→ **Work task**: I'd like the data beneath this line reproduced exactly, without any of its images.

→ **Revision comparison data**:
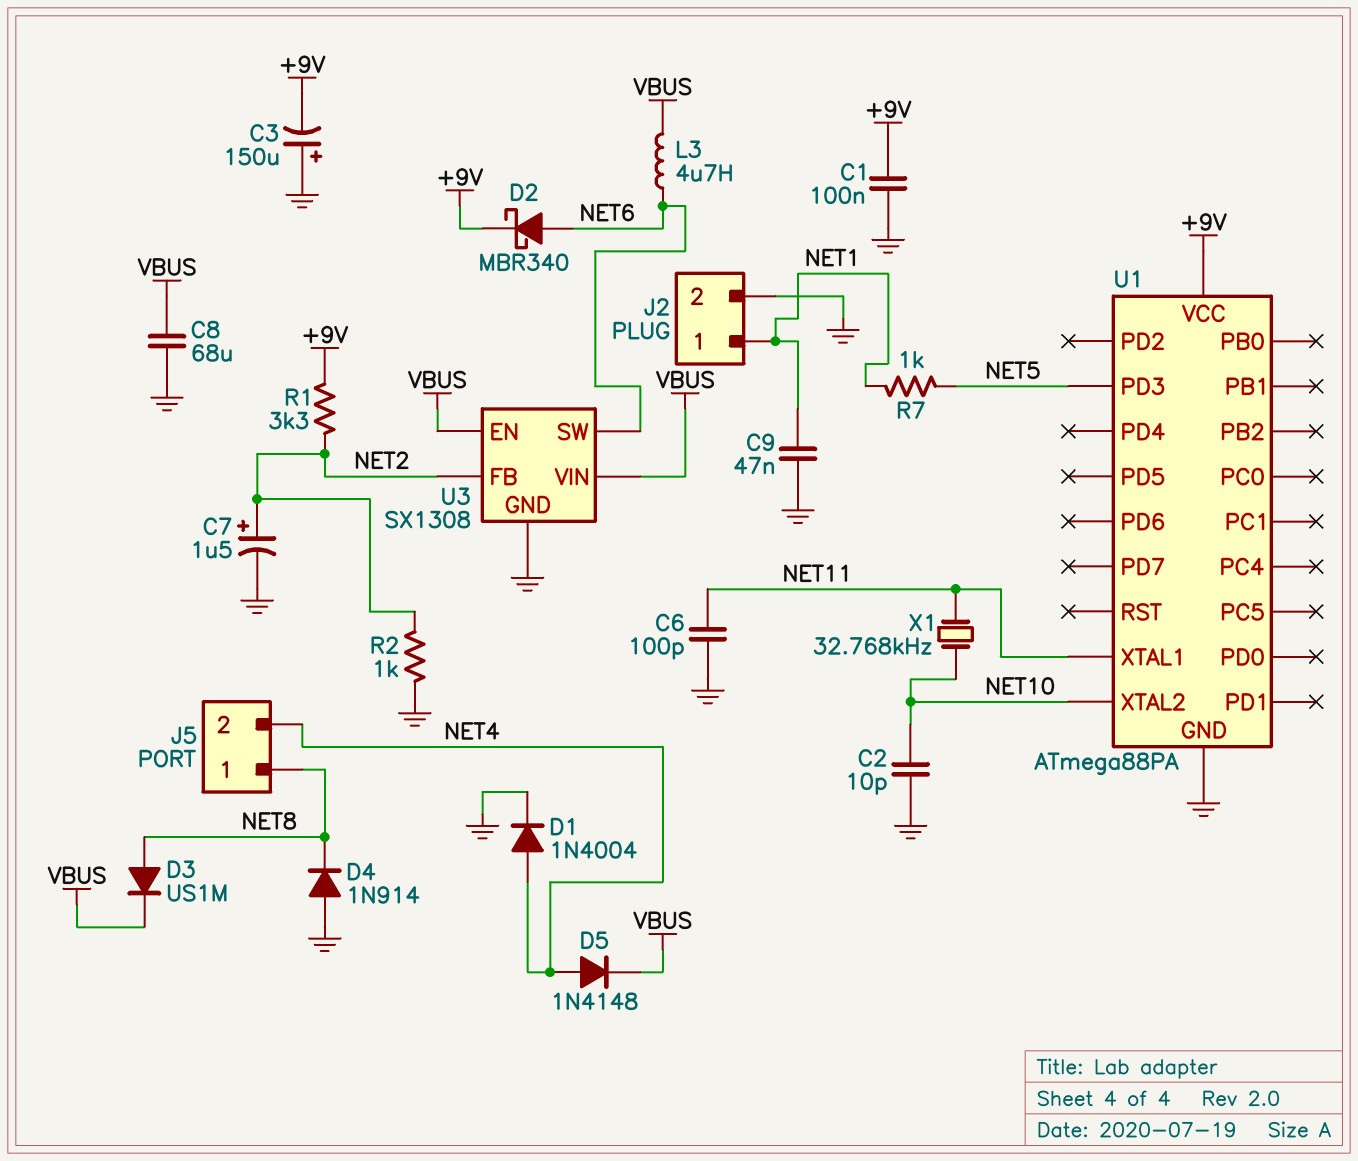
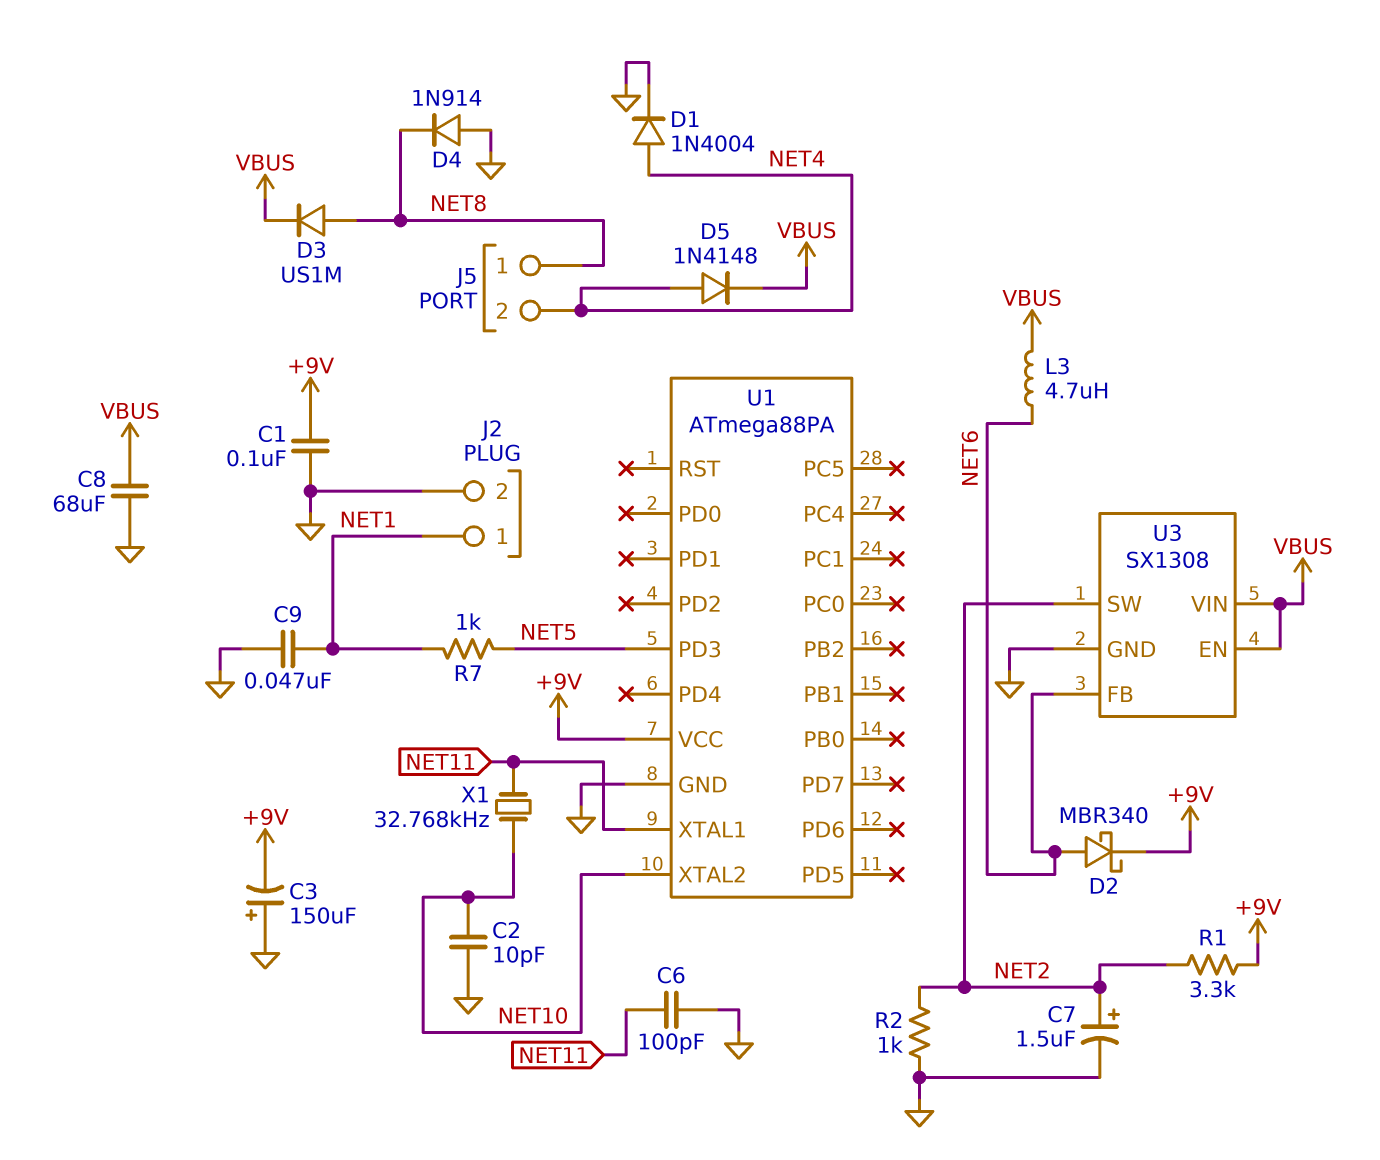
U3 pin FB: NET2 -> NET6
U3 pin SW: NET6 -> NET2

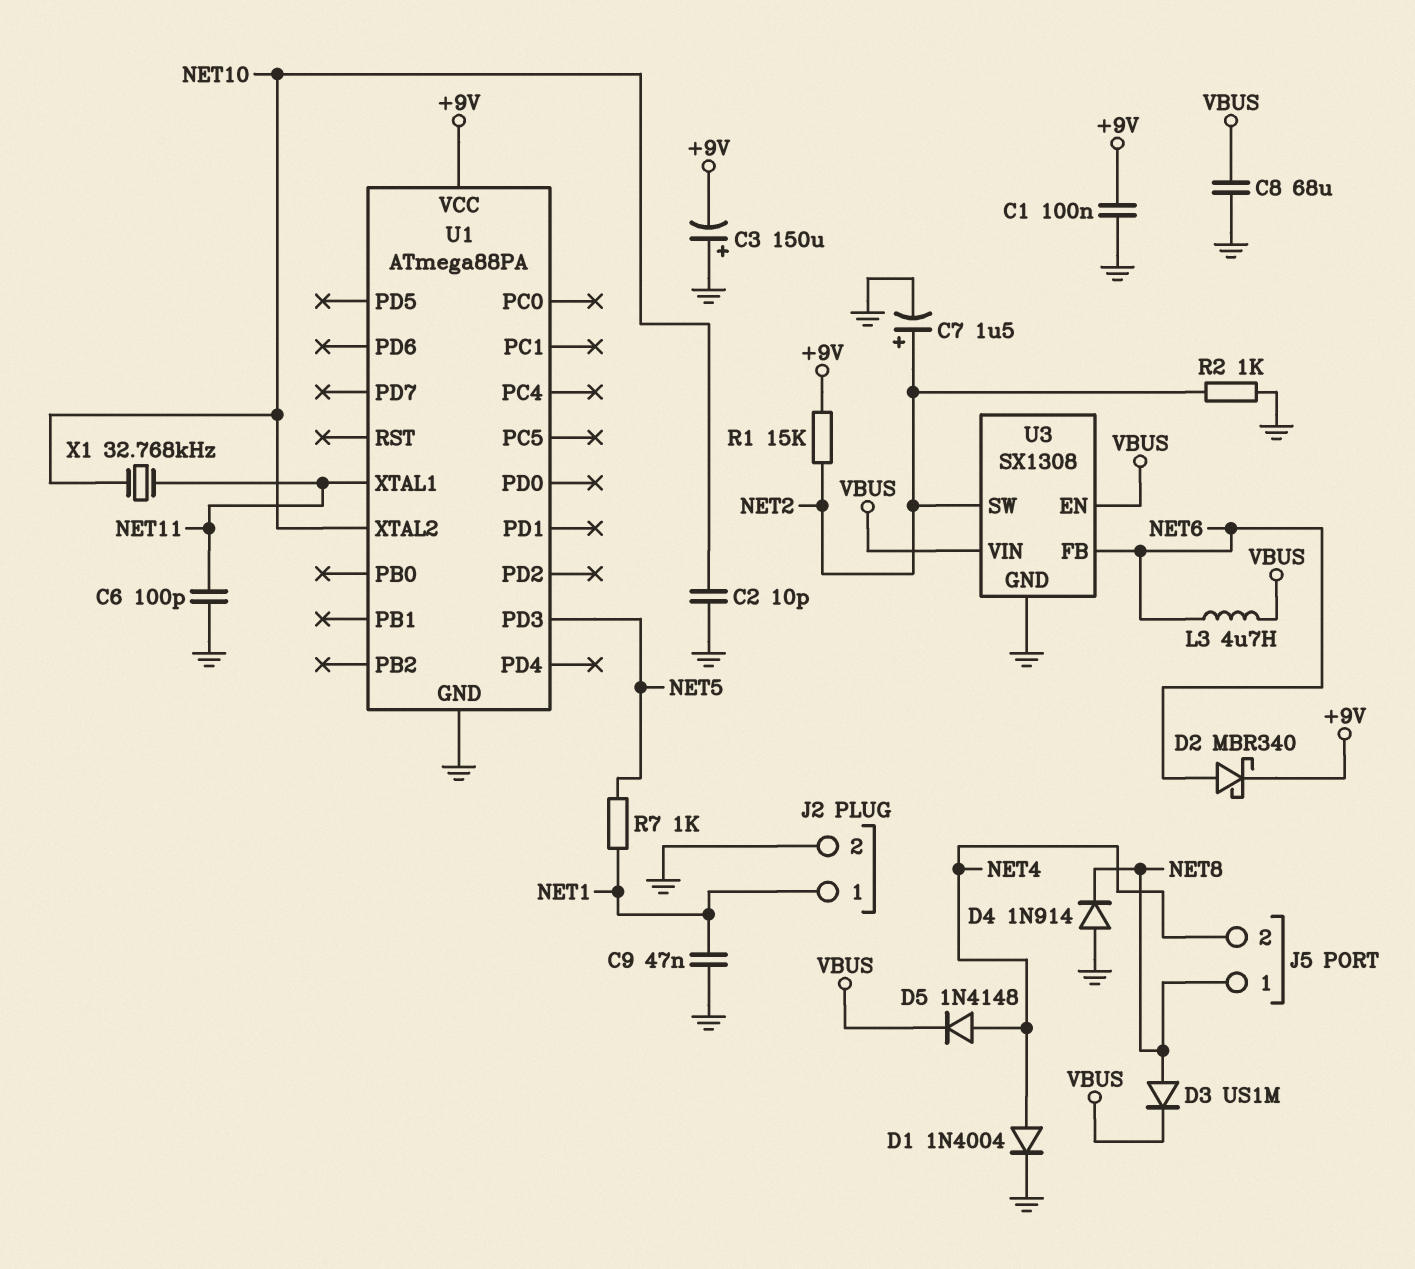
R1: 3.3k (+9V, NET2) -> 15k (+9V, NET2)

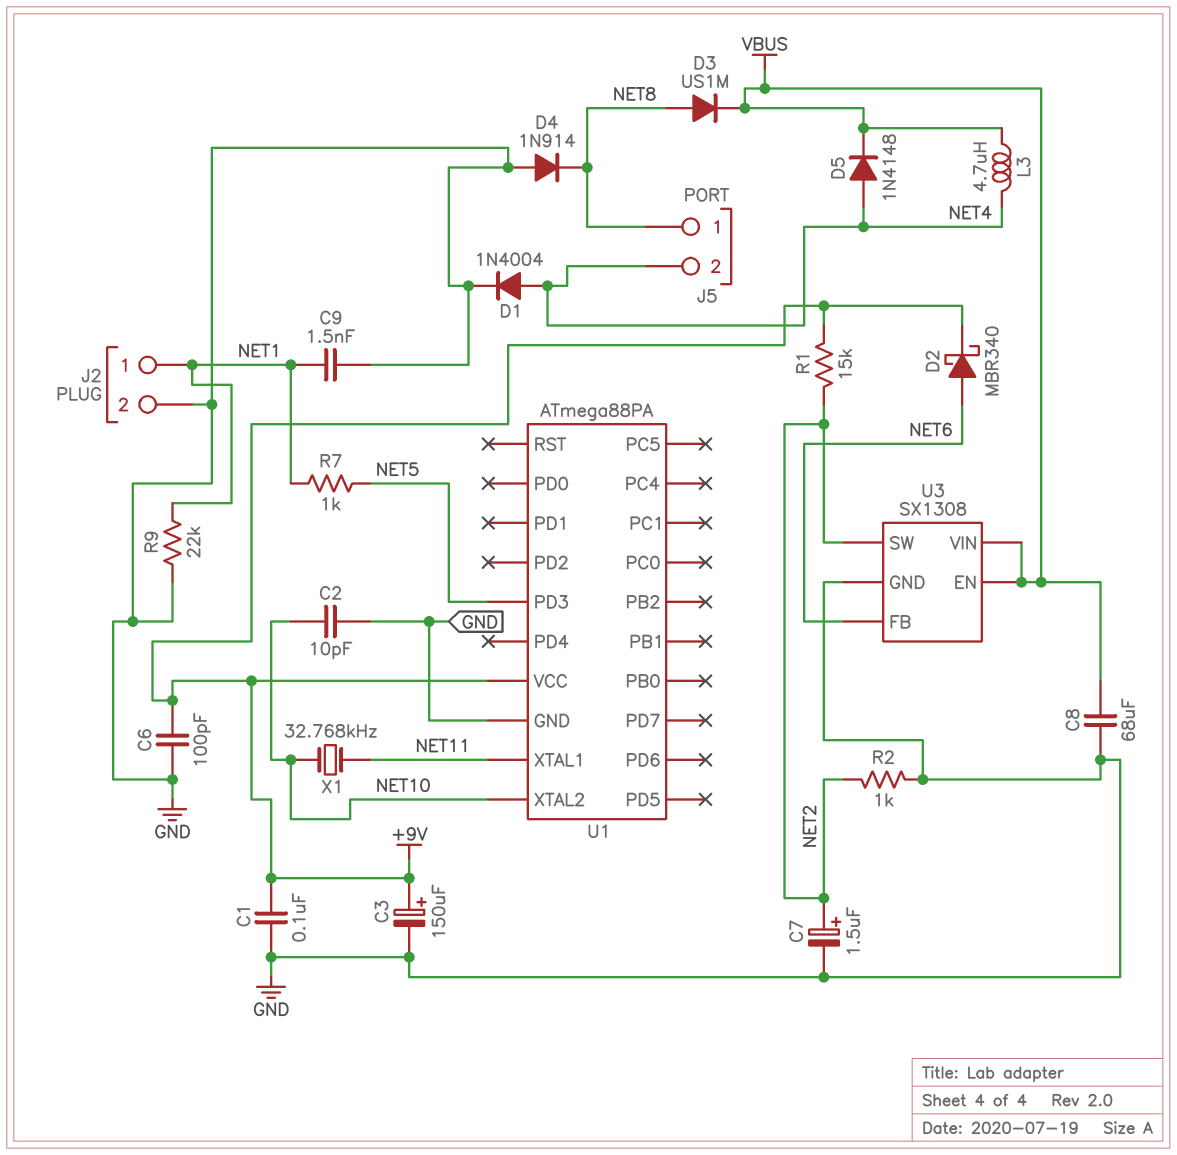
C3: 150uF (plus GND, minus +9V) -> 150uF (plus +9V, minus GND)
C6: 100pF (GND, NET11) -> 100pF (+9V, GND)
C9: 47nF (GND, NET1) -> 1.5nF (GND, NET1)
L3: 4.7uH (NET6, VBUS) -> 4.7uH (NET4, VBUS)
R9: none -> 22k (GND, NET1)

→ **Response to this exercise**:
U3 pin FB: NET2 -> NET6
U3 pin SW: NET6 -> NET2

R1: 3.3k (+9V, NET2) -> 15k (+9V, NET2)

C3: 150uF (plus GND, minus +9V) -> 150uF (plus +9V, minus GND)
C6: 100pF (GND, NET11) -> 100pF (+9V, GND)
C9: 47nF (GND, NET1) -> 1.5nF (GND, NET1)
L3: 4.7uH (NET6, VBUS) -> 4.7uH (NET4, VBUS)
R9: none -> 22k (GND, NET1)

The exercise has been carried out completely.